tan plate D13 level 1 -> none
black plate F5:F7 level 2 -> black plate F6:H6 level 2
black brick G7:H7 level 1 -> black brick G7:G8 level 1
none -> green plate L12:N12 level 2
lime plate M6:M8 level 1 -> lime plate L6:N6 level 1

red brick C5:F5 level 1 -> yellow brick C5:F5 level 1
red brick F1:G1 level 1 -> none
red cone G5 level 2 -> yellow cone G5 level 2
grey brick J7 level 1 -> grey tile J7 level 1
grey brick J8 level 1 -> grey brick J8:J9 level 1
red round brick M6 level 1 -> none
****
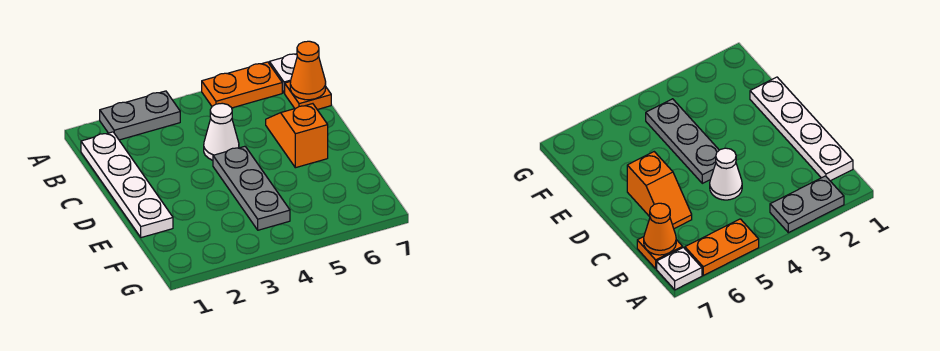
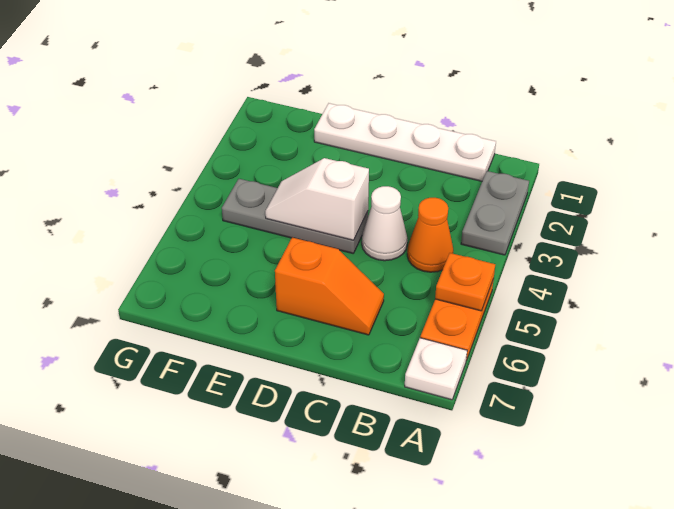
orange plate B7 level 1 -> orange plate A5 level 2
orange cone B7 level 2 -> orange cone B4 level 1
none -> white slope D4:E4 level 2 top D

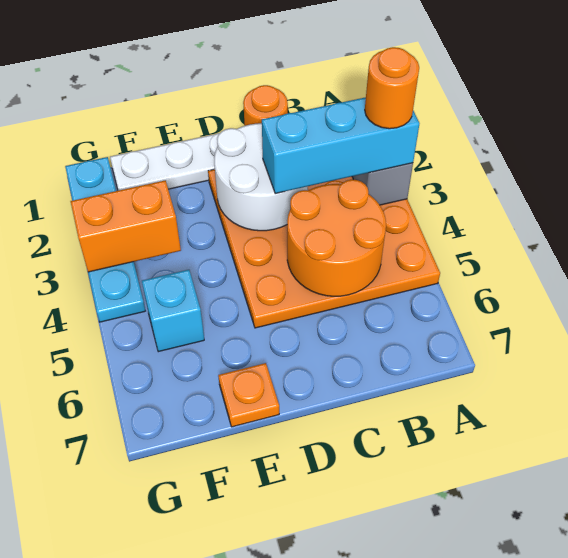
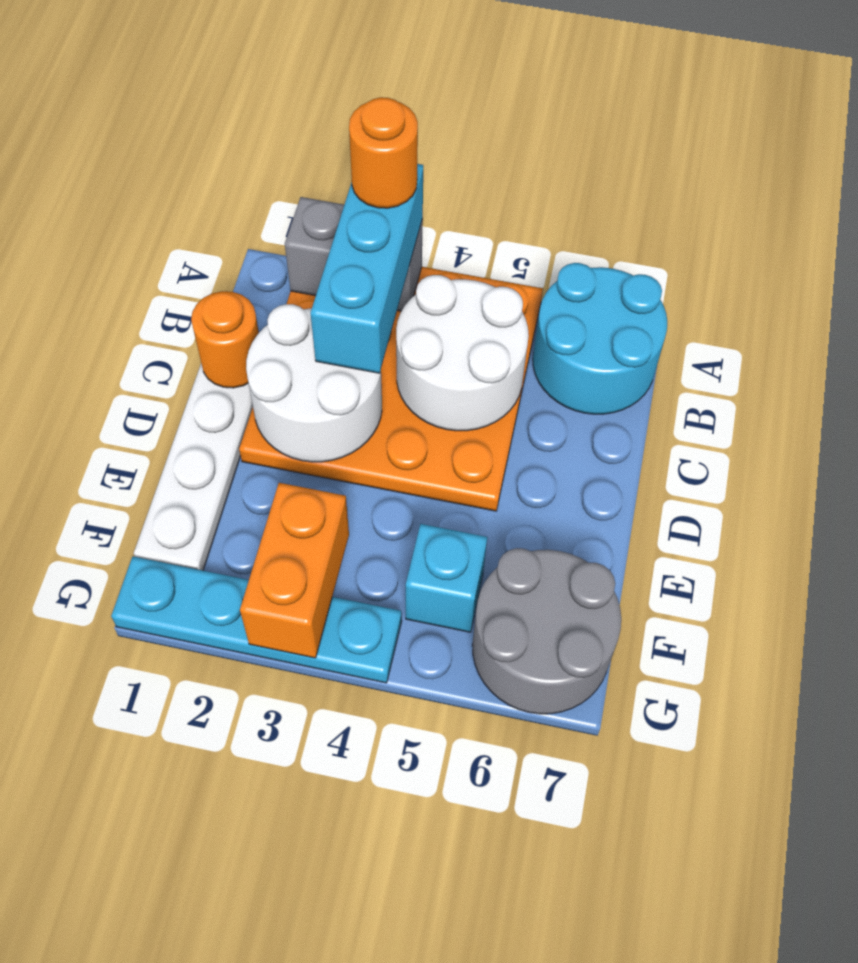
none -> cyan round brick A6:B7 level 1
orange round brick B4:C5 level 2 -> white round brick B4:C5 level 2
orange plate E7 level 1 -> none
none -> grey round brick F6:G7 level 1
****
EXERCISE OBJECTIVE: Scan the listing above for the line that has "grey brick J8 level", then copy exactly from that line through the line that has "red round brick M6 level 1 -> none".

RESULT FOR THIS TASK:
grey brick J8 level 1 -> grey brick J8:J9 level 1
red round brick M6 level 1 -> none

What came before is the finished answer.